═══ LISTED ENTRIES ═══

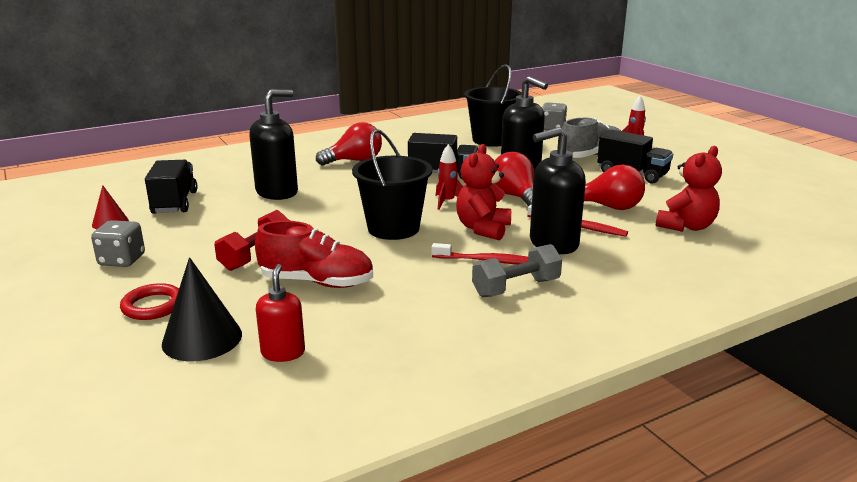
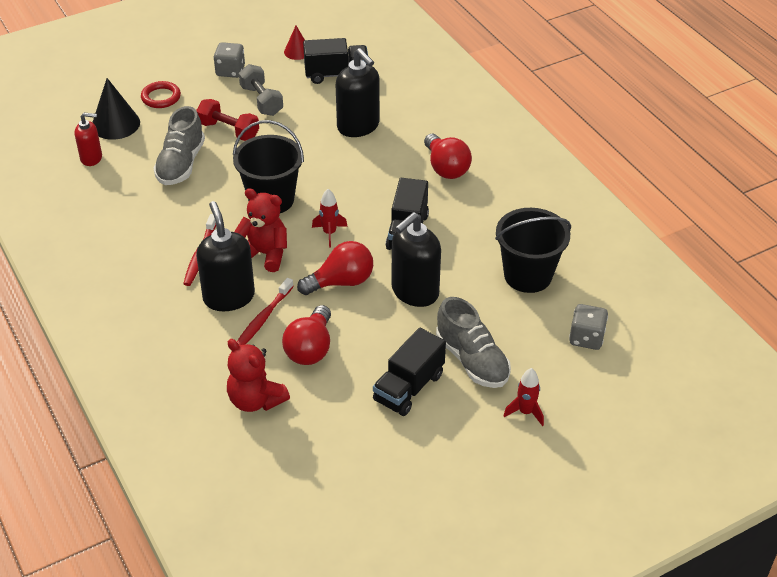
camera: 90 degrees right, 20 degrees up
(317, 282) = (181, 164): red shoe -> grey shoe
(516, 288) = (152, 266): grey dumbbell -> grey dumbbell (261, 101)

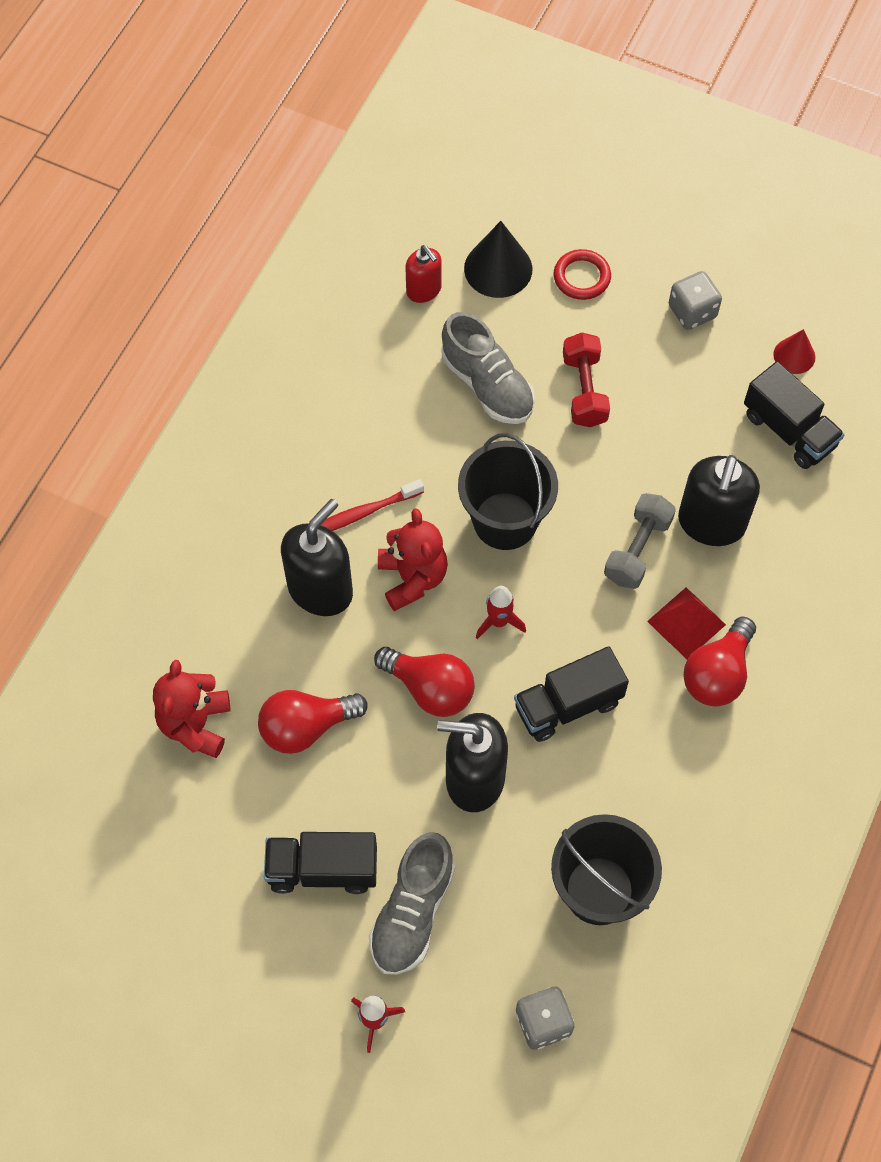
camera: 55 degrees right, 20 degrees up
(181, 164) = (487, 385): grey shoe -> grey shoe turned 105 degrees counterclockwise
(261, 101) = (667, 385): grey dumbbell -> grey dumbbell (637, 549)
(263, 318) = (315, 648): red toothbrush -> none
(405, 164) = (686, 622): none -> red pyramid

═══

INSTRUCTION:
From the lines above, copy those that contain the word "camera".

RESPONSE FOR THIS EXERCISE:
camera: 90 degrees right, 20 degrees up
camera: 55 degrees right, 20 degrees up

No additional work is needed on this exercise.